▶ [Provided records]
--- START ---

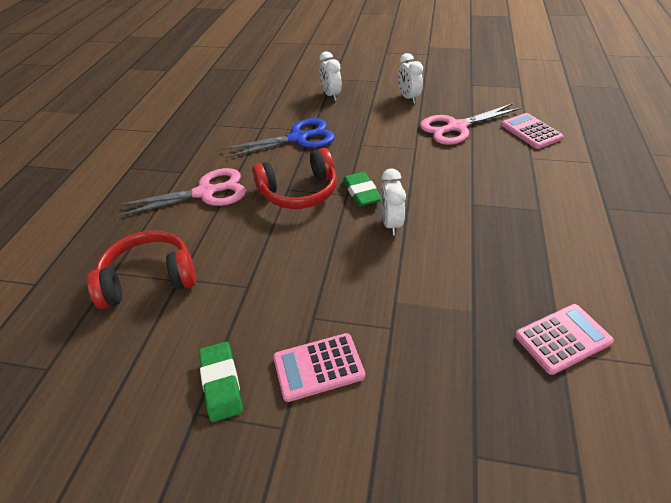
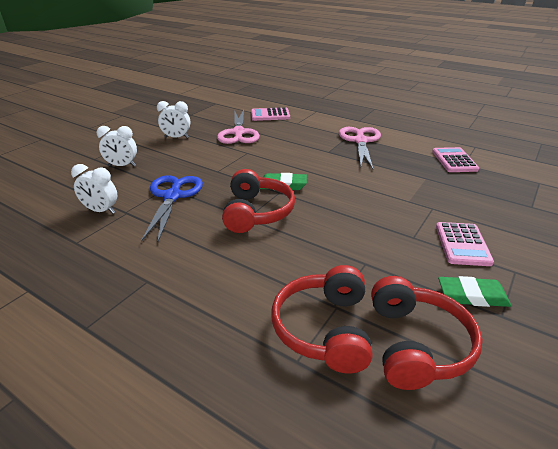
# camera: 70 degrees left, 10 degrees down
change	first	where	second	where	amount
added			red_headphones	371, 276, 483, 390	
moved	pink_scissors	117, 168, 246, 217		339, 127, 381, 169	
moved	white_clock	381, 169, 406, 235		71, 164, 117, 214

--- END ---
--- START ---

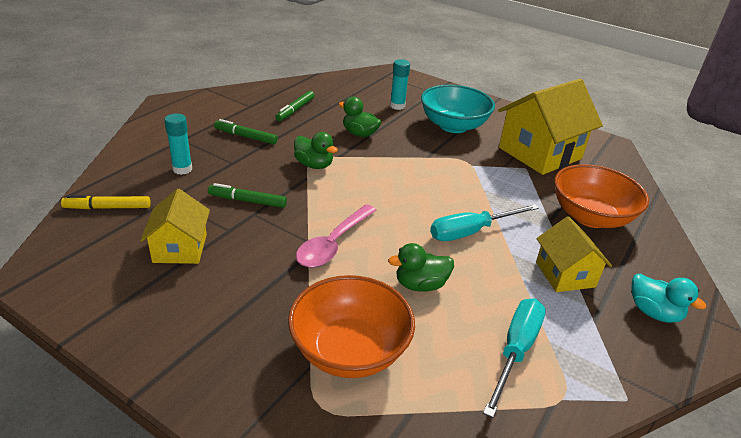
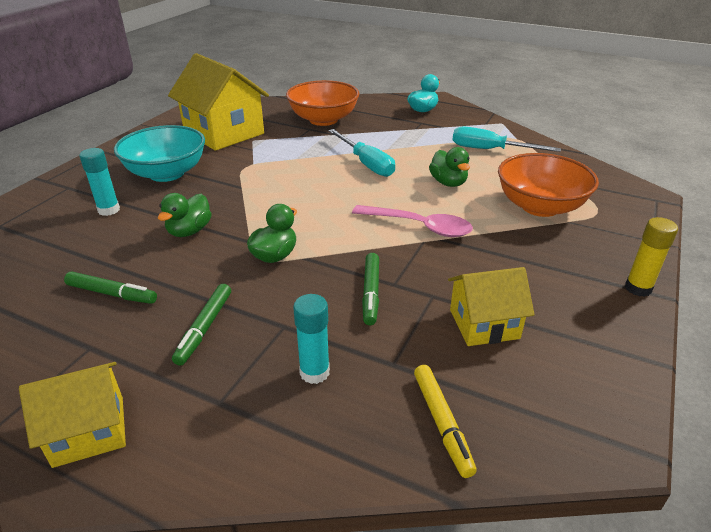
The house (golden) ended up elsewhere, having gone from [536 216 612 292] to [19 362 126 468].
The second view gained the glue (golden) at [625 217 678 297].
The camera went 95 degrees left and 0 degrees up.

--- END ---

▶ [What the task requires]
Locate the word "left" in the entries, and copy every line where it is found.

▶ [Answer box]
# camera: 70 degrees left, 10 degrees down
The camera went 95 degrees left and 0 degrees up.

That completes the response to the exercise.